Object transformation records
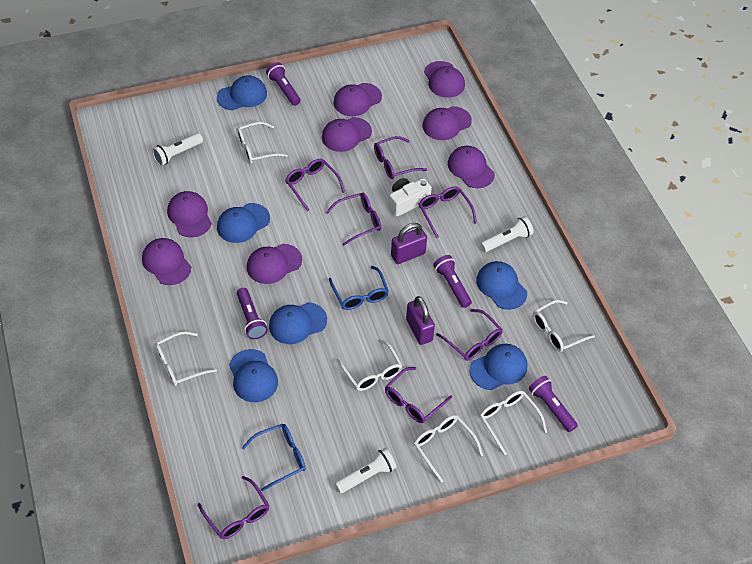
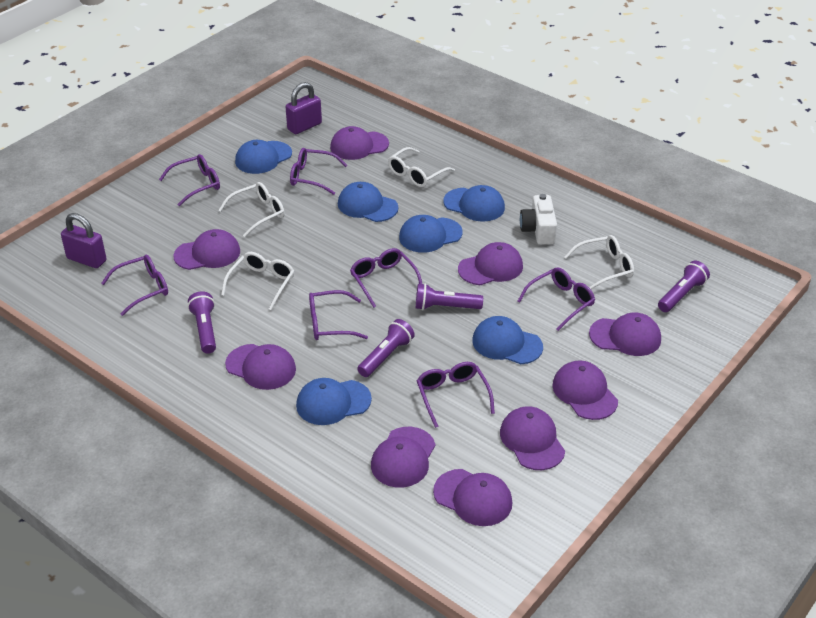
blue glasses: 2 -> 0
purple cap: 8 -> 9
white flashlight: 3 -> 0
white glasses: 6 -> 4

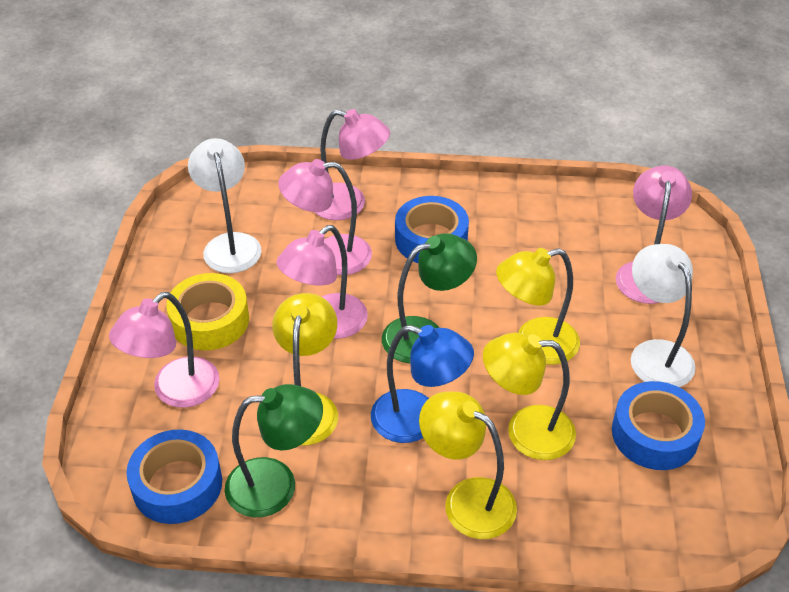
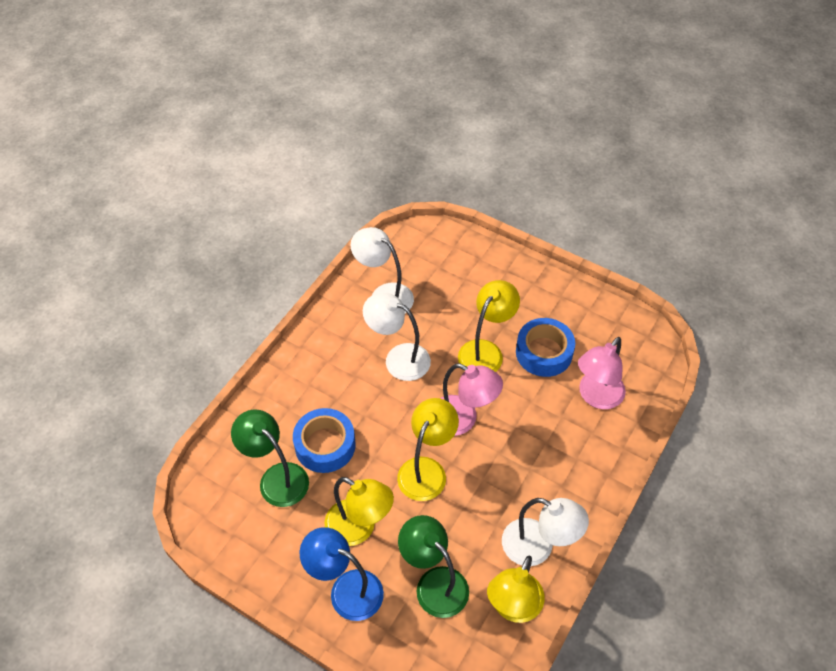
blue tape: 3 -> 2
pink lamp: 5 -> 2
white lamp: 2 -> 3
yellow tape: 1 -> 0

• WHAT YOU NEED TO DO: Leave every picture out and output the records exactly.

• REPLY TO THE EXERCISE:
blue glasses: 2 -> 0
purple cap: 8 -> 9
white flashlight: 3 -> 0
white glasses: 6 -> 4

blue tape: 3 -> 2
pink lamp: 5 -> 2
white lamp: 2 -> 3
yellow tape: 1 -> 0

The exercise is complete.